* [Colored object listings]
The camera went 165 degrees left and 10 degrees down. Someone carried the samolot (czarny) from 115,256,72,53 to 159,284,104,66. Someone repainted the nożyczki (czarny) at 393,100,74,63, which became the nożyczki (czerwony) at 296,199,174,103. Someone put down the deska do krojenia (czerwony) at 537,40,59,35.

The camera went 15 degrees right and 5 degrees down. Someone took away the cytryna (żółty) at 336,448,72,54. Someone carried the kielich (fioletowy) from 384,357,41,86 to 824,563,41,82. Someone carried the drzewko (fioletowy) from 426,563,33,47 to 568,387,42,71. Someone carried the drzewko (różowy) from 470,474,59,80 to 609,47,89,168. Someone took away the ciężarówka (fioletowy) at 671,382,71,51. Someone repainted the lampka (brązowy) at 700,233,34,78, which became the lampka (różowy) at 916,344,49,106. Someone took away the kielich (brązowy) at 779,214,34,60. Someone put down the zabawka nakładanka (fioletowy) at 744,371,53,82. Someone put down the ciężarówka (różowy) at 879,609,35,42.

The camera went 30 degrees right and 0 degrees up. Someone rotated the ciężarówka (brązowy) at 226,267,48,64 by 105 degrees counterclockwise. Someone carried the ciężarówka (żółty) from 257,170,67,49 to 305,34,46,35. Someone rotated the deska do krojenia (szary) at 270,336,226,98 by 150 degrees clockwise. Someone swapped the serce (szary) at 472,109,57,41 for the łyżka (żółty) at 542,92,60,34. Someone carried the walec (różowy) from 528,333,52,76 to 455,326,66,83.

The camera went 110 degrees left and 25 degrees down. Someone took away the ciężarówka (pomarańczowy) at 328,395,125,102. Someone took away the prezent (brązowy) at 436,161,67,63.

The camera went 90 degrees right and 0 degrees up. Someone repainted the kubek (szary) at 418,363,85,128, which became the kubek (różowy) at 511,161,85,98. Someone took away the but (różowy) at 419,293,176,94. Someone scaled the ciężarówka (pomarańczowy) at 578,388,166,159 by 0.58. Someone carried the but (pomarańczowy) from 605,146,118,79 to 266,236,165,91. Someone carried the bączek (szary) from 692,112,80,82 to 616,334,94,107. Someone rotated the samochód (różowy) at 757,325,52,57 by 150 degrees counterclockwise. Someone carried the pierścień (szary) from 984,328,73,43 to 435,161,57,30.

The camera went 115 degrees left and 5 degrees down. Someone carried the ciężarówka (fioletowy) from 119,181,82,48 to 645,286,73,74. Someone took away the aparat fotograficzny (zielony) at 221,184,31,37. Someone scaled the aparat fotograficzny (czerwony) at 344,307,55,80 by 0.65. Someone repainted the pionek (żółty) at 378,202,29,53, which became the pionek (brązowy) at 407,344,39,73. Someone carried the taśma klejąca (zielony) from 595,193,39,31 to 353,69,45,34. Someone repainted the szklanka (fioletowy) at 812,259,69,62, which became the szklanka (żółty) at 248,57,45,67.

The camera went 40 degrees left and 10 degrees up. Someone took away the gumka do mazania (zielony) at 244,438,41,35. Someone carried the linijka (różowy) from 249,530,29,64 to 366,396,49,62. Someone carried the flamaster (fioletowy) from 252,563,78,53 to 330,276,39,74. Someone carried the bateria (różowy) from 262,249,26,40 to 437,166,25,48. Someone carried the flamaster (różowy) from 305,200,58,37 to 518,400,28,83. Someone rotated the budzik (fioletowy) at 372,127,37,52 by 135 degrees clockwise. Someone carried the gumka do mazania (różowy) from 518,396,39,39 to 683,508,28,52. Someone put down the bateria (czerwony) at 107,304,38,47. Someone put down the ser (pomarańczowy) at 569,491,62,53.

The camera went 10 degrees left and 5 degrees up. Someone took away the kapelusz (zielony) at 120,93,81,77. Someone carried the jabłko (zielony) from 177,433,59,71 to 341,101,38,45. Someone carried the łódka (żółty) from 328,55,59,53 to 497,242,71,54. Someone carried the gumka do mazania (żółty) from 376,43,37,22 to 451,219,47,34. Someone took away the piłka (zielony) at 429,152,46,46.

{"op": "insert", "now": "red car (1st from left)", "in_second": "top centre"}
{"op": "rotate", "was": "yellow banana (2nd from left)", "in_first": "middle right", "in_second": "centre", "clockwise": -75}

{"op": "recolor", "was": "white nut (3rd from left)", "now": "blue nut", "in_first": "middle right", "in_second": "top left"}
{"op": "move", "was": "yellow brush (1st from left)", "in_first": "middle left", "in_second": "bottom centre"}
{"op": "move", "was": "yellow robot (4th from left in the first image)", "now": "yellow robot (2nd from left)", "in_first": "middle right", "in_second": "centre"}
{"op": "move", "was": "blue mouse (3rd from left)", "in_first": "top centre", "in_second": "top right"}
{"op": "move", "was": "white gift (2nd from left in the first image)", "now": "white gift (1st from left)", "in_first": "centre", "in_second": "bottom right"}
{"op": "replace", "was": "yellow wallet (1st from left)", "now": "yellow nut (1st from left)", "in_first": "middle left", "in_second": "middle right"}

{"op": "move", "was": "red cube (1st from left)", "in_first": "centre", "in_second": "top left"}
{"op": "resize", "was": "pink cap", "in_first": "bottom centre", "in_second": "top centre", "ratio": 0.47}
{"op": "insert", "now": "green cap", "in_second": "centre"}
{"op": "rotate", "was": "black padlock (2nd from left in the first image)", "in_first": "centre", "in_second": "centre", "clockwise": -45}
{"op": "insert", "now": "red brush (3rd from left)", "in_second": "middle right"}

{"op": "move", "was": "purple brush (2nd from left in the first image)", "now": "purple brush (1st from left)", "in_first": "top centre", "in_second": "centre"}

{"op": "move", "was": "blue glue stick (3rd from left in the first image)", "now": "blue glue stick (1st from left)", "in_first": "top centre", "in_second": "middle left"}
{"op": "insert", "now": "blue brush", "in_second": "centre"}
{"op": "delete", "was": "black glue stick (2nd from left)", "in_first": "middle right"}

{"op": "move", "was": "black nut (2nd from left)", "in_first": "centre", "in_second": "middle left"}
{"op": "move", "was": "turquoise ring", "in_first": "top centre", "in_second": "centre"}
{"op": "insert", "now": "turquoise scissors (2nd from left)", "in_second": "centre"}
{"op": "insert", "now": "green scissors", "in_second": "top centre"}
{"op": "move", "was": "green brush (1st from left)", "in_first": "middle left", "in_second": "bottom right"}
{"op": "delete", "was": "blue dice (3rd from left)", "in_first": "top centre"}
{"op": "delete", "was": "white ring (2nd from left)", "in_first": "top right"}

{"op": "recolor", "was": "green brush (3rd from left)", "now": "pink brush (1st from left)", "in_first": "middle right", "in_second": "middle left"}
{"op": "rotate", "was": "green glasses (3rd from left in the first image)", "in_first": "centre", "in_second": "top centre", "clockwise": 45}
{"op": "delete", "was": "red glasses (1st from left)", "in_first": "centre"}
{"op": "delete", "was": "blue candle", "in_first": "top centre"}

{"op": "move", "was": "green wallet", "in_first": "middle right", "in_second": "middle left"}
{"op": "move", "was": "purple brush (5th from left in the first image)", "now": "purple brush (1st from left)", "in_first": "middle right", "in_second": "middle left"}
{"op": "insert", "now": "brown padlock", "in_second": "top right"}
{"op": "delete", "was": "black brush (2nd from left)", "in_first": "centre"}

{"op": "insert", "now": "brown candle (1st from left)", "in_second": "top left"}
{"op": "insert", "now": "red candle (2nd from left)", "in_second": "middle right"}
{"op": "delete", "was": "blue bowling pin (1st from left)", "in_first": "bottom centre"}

* [What this task involves] What do the records say? Quote them all exactly.

* [Answer to this exercise]
The camera went 165 degrees left and 10 degrees down. Someone carried the samolot (czarny) from 115,256,72,53 to 159,284,104,66. Someone repainted the nożyczki (czarny) at 393,100,74,63, which became the nożyczki (czerwony) at 296,199,174,103. Someone put down the deska do krojenia (czerwony) at 537,40,59,35.

The camera went 15 degrees right and 5 degrees down. Someone took away the cytryna (żółty) at 336,448,72,54. Someone carried the kielich (fioletowy) from 384,357,41,86 to 824,563,41,82. Someone carried the drzewko (fioletowy) from 426,563,33,47 to 568,387,42,71. Someone carried the drzewko (różowy) from 470,474,59,80 to 609,47,89,168. Someone took away the ciężarówka (fioletowy) at 671,382,71,51. Someone repainted the lampka (brązowy) at 700,233,34,78, which became the lampka (różowy) at 916,344,49,106. Someone took away the kielich (brązowy) at 779,214,34,60. Someone put down the zabawka nakładanka (fioletowy) at 744,371,53,82. Someone put down the ciężarówka (różowy) at 879,609,35,42.

The camera went 30 degrees right and 0 degrees up. Someone rotated the ciężarówka (brązowy) at 226,267,48,64 by 105 degrees counterclockwise. Someone carried the ciężarówka (żółty) from 257,170,67,49 to 305,34,46,35. Someone rotated the deska do krojenia (szary) at 270,336,226,98 by 150 degrees clockwise. Someone swapped the serce (szary) at 472,109,57,41 for the łyżka (żółty) at 542,92,60,34. Someone carried the walec (różowy) from 528,333,52,76 to 455,326,66,83.

The camera went 110 degrees left and 25 degrees down. Someone took away the ciężarówka (pomarańczowy) at 328,395,125,102. Someone took away the prezent (brązowy) at 436,161,67,63.

The camera went 90 degrees right and 0 degrees up. Someone repainted the kubek (szary) at 418,363,85,128, which became the kubek (różowy) at 511,161,85,98. Someone took away the but (różowy) at 419,293,176,94. Someone scaled the ciężarówka (pomarańczowy) at 578,388,166,159 by 0.58. Someone carried the but (pomarańczowy) from 605,146,118,79 to 266,236,165,91. Someone carried the bączek (szary) from 692,112,80,82 to 616,334,94,107. Someone rotated the samochód (różowy) at 757,325,52,57 by 150 degrees counterclockwise. Someone carried the pierścień (szary) from 984,328,73,43 to 435,161,57,30.

The camera went 115 degrees left and 5 degrees down. Someone carried the ciężarówka (fioletowy) from 119,181,82,48 to 645,286,73,74. Someone took away the aparat fotograficzny (zielony) at 221,184,31,37. Someone scaled the aparat fotograficzny (czerwony) at 344,307,55,80 by 0.65. Someone repainted the pionek (żółty) at 378,202,29,53, which became the pionek (brązowy) at 407,344,39,73. Someone carried the taśma klejąca (zielony) from 595,193,39,31 to 353,69,45,34. Someone repainted the szklanka (fioletowy) at 812,259,69,62, which became the szklanka (żółty) at 248,57,45,67.

The camera went 40 degrees left and 10 degrees up. Someone took away the gumka do mazania (zielony) at 244,438,41,35. Someone carried the linijka (różowy) from 249,530,29,64 to 366,396,49,62. Someone carried the flamaster (fioletowy) from 252,563,78,53 to 330,276,39,74. Someone carried the bateria (różowy) from 262,249,26,40 to 437,166,25,48. Someone carried the flamaster (różowy) from 305,200,58,37 to 518,400,28,83. Someone rotated the budzik (fioletowy) at 372,127,37,52 by 135 degrees clockwise. Someone carried the gumka do mazania (różowy) from 518,396,39,39 to 683,508,28,52. Someone put down the bateria (czerwony) at 107,304,38,47. Someone put down the ser (pomarańczowy) at 569,491,62,53.

The camera went 10 degrees left and 5 degrees up. Someone took away the kapelusz (zielony) at 120,93,81,77. Someone carried the jabłko (zielony) from 177,433,59,71 to 341,101,38,45. Someone carried the łódka (żółty) from 328,55,59,53 to 497,242,71,54. Someone carried the gumka do mazania (żółty) from 376,43,37,22 to 451,219,47,34. Someone took away the piłka (zielony) at 429,152,46,46.

{"op": "insert", "now": "red car (1st from left)", "in_second": "top centre"}
{"op": "rotate", "was": "yellow banana (2nd from left)", "in_first": "middle right", "in_second": "centre", "clockwise": -75}

{"op": "recolor", "was": "white nut (3rd from left)", "now": "blue nut", "in_first": "middle right", "in_second": "top left"}
{"op": "move", "was": "yellow brush (1st from left)", "in_first": "middle left", "in_second": "bottom centre"}
{"op": "move", "was": "yellow robot (4th from left in the first image)", "now": "yellow robot (2nd from left)", "in_first": "middle right", "in_second": "centre"}
{"op": "move", "was": "blue mouse (3rd from left)", "in_first": "top centre", "in_second": "top right"}
{"op": "move", "was": "white gift (2nd from left in the first image)", "now": "white gift (1st from left)", "in_first": "centre", "in_second": "bottom right"}
{"op": "replace", "was": "yellow wallet (1st from left)", "now": "yellow nut (1st from left)", "in_first": "middle left", "in_second": "middle right"}

{"op": "move", "was": "red cube (1st from left)", "in_first": "centre", "in_second": "top left"}
{"op": "resize", "was": "pink cap", "in_first": "bottom centre", "in_second": "top centre", "ratio": 0.47}
{"op": "insert", "now": "green cap", "in_second": "centre"}
{"op": "rotate", "was": "black padlock (2nd from left in the first image)", "in_first": "centre", "in_second": "centre", "clockwise": -45}
{"op": "insert", "now": "red brush (3rd from left)", "in_second": "middle right"}

{"op": "move", "was": "purple brush (2nd from left in the first image)", "now": "purple brush (1st from left)", "in_first": "top centre", "in_second": "centre"}

{"op": "move", "was": "blue glue stick (3rd from left in the first image)", "now": "blue glue stick (1st from left)", "in_first": "top centre", "in_second": "middle left"}
{"op": "insert", "now": "blue brush", "in_second": "centre"}
{"op": "delete", "was": "black glue stick (2nd from left)", "in_first": "middle right"}

{"op": "move", "was": "black nut (2nd from left)", "in_first": "centre", "in_second": "middle left"}
{"op": "move", "was": "turquoise ring", "in_first": "top centre", "in_second": "centre"}
{"op": "insert", "now": "turquoise scissors (2nd from left)", "in_second": "centre"}
{"op": "insert", "now": "green scissors", "in_second": "top centre"}
{"op": "move", "was": "green brush (1st from left)", "in_first": "middle left", "in_second": "bottom right"}
{"op": "delete", "was": "blue dice (3rd from left)", "in_first": "top centre"}
{"op": "delete", "was": "white ring (2nd from left)", "in_first": "top right"}

{"op": "recolor", "was": "green brush (3rd from left)", "now": "pink brush (1st from left)", "in_first": "middle right", "in_second": "middle left"}
{"op": "rotate", "was": "green glasses (3rd from left in the first image)", "in_first": "centre", "in_second": "top centre", "clockwise": 45}
{"op": "delete", "was": "red glasses (1st from left)", "in_first": "centre"}
{"op": "delete", "was": "blue candle", "in_first": "top centre"}

{"op": "move", "was": "green wallet", "in_first": "middle right", "in_second": "middle left"}
{"op": "move", "was": "purple brush (5th from left in the first image)", "now": "purple brush (1st from left)", "in_first": "middle right", "in_second": "middle left"}
{"op": "insert", "now": "brown padlock", "in_second": "top right"}
{"op": "delete", "was": "black brush (2nd from left)", "in_first": "centre"}

{"op": "insert", "now": "brown candle (1st from left)", "in_second": "top left"}
{"op": "insert", "now": "red candle (2nd from left)", "in_second": "middle right"}
{"op": "delete", "was": "blue bowling pin (1st from left)", "in_first": "bottom centre"}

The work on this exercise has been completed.